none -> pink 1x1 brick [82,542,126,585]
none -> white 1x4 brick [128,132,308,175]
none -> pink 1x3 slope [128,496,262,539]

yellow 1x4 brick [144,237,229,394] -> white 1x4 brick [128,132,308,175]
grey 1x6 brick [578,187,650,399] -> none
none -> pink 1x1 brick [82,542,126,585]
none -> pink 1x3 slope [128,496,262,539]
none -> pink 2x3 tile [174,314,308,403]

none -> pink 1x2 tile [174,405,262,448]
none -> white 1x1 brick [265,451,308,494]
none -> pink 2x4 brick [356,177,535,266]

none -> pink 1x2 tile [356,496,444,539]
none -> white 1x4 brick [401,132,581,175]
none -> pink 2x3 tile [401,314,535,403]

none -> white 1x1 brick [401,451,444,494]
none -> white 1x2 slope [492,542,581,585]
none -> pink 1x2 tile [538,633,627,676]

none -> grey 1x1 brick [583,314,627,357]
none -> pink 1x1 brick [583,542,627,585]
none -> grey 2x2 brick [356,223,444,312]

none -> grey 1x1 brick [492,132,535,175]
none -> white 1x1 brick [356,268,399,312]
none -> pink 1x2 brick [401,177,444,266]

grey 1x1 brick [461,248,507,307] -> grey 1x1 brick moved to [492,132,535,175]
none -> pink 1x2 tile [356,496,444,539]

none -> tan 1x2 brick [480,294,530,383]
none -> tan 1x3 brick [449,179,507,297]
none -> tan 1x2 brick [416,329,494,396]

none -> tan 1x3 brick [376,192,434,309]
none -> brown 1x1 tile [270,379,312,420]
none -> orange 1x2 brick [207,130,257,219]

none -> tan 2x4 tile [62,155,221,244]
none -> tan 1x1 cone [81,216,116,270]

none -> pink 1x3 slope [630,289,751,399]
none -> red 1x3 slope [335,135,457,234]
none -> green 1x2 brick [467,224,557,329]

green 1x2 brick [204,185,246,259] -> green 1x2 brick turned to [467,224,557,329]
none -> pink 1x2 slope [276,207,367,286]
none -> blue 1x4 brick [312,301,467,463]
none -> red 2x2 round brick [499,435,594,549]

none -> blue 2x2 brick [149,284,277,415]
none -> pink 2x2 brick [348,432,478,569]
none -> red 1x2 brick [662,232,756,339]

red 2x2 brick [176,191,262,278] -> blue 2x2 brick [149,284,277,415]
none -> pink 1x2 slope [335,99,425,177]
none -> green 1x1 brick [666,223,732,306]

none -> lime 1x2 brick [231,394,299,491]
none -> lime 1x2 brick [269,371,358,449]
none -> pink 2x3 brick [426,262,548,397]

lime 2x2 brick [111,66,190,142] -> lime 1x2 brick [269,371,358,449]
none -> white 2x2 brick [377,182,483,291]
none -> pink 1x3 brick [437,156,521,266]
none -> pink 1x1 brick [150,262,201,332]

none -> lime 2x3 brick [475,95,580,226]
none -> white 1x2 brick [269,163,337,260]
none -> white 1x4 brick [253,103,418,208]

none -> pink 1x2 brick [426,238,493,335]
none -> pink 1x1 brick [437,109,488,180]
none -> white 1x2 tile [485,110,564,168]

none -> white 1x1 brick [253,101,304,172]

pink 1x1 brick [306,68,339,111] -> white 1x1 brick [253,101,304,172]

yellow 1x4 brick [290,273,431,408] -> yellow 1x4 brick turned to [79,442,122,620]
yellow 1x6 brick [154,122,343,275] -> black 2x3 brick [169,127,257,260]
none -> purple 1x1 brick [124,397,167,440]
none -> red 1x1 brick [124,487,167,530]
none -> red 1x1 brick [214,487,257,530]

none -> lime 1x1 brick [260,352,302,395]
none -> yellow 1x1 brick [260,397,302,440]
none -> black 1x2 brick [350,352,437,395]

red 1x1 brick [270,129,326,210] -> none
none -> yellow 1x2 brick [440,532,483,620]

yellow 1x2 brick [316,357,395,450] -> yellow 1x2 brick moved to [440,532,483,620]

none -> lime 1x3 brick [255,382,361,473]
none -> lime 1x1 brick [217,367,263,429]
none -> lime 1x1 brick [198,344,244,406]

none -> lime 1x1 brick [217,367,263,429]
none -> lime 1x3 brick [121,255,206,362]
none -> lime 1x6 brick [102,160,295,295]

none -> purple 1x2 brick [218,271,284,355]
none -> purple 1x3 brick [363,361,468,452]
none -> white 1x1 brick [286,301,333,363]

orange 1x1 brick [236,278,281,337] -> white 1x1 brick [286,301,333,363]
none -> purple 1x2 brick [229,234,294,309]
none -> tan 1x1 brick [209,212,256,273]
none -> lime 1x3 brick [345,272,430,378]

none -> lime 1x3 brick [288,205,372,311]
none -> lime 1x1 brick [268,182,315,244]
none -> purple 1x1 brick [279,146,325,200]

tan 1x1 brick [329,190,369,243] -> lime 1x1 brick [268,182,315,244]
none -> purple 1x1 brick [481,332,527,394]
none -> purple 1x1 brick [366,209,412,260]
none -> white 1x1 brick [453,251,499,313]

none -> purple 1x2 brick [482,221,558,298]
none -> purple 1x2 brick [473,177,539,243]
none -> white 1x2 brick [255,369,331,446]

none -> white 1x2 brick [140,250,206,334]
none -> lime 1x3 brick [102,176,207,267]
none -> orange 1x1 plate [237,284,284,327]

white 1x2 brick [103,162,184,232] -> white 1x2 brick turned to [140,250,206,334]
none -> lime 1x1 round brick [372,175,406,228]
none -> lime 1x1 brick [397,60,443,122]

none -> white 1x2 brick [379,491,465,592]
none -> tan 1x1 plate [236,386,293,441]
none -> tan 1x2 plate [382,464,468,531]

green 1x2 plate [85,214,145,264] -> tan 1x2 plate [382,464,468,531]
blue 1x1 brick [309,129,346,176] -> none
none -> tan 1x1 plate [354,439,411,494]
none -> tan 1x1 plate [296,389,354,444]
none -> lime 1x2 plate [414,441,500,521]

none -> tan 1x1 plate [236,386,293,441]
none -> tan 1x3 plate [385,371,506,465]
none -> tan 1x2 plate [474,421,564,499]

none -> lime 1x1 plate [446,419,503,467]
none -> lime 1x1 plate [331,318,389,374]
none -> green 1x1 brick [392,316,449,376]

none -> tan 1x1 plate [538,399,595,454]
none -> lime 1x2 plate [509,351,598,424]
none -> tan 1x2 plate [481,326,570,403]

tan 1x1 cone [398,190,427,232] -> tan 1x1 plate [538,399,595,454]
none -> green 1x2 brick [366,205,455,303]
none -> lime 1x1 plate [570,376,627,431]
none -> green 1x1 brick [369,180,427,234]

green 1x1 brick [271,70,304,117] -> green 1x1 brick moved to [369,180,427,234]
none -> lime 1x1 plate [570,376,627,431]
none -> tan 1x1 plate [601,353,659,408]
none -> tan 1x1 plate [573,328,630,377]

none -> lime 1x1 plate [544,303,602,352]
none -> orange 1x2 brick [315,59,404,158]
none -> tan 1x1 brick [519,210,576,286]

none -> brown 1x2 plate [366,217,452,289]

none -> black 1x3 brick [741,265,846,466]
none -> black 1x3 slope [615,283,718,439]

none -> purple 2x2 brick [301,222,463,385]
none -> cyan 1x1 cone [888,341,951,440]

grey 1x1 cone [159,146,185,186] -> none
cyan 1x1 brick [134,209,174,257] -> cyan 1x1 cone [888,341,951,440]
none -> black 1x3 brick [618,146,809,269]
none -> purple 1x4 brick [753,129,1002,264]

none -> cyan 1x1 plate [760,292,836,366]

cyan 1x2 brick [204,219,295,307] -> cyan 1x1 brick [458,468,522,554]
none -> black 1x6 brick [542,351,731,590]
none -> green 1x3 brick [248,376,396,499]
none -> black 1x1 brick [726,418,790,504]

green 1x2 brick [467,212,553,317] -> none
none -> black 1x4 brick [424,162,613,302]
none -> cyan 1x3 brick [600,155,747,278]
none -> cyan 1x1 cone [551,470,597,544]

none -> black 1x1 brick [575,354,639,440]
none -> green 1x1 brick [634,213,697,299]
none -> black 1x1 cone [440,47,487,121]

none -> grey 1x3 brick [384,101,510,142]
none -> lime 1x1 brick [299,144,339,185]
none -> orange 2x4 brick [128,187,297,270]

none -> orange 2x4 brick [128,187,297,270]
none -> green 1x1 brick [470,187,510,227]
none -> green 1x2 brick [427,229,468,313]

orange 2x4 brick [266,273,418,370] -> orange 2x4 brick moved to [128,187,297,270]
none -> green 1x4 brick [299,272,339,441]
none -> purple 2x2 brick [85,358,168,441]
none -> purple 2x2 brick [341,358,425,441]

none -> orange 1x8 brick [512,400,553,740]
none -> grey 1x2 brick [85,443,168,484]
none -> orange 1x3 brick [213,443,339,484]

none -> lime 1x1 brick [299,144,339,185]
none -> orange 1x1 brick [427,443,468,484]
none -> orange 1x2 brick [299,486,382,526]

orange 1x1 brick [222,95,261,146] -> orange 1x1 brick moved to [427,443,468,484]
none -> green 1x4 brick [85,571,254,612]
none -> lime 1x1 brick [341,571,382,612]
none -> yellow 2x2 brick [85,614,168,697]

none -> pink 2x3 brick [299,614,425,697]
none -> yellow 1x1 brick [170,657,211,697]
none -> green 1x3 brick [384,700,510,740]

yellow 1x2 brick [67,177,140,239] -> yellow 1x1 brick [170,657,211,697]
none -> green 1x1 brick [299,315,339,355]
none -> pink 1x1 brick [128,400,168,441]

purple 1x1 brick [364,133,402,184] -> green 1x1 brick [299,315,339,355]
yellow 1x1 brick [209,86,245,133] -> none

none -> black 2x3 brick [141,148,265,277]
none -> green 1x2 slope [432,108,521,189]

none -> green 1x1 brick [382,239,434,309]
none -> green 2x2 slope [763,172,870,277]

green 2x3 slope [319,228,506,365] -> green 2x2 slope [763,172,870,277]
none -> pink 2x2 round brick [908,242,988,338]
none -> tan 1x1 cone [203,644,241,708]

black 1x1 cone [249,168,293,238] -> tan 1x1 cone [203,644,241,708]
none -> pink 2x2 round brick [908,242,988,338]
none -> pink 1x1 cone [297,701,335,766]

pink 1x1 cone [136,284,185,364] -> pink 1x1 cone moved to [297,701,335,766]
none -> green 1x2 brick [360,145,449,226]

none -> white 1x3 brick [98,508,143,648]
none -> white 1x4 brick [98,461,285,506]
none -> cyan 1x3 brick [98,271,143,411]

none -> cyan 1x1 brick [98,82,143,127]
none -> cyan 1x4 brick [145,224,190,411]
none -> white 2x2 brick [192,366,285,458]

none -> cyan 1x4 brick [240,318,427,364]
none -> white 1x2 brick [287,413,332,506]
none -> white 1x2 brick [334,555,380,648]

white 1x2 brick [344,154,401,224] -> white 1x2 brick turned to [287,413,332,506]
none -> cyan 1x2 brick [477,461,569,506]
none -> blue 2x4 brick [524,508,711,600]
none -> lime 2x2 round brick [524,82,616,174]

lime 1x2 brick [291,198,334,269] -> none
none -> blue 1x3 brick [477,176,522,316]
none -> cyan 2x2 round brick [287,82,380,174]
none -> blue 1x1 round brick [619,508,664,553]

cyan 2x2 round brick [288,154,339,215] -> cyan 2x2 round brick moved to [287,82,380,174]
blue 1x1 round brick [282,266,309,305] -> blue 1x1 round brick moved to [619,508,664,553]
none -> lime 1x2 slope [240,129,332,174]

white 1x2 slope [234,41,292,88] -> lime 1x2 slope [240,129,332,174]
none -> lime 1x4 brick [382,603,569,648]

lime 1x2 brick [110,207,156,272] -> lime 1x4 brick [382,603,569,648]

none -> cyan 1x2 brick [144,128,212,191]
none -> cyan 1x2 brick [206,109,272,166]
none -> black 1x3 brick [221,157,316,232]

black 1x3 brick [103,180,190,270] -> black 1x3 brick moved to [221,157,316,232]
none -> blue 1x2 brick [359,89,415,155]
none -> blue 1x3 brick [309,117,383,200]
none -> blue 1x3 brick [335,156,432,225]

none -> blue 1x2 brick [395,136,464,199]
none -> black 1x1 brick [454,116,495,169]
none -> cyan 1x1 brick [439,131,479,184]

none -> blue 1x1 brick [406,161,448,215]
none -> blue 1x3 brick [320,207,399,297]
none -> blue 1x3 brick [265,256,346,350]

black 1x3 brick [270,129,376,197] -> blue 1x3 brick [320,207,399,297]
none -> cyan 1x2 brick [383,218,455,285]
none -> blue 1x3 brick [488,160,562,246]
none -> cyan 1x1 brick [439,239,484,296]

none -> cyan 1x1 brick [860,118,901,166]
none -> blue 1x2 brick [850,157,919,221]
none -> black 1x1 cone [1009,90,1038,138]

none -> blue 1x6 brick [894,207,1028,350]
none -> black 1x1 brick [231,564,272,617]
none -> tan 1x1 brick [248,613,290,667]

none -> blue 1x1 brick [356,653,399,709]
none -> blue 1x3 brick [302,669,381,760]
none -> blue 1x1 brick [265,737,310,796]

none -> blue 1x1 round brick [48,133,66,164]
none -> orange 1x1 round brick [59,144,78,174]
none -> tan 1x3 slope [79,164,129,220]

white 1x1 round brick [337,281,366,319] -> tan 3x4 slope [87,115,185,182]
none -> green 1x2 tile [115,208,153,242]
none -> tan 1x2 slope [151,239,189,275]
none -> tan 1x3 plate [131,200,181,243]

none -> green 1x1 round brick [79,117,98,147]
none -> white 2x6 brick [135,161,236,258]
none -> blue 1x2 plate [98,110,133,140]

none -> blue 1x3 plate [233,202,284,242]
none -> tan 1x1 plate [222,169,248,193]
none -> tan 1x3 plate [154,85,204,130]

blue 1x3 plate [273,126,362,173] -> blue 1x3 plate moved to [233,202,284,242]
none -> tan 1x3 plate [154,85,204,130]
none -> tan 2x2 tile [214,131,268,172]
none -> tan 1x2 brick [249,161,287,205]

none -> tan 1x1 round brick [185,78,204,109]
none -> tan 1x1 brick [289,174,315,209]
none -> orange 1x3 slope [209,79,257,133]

══════════

Only the lines from the beginning of the entries through the line bearing "grey 1x6 brick [578,187,650,399] -> none" should be returned, each exactly as written.

(Exercise output)
none -> pink 1x1 brick [82,542,126,585]
none -> white 1x4 brick [128,132,308,175]
none -> pink 1x3 slope [128,496,262,539]

yellow 1x4 brick [144,237,229,394] -> white 1x4 brick [128,132,308,175]
grey 1x6 brick [578,187,650,399] -> none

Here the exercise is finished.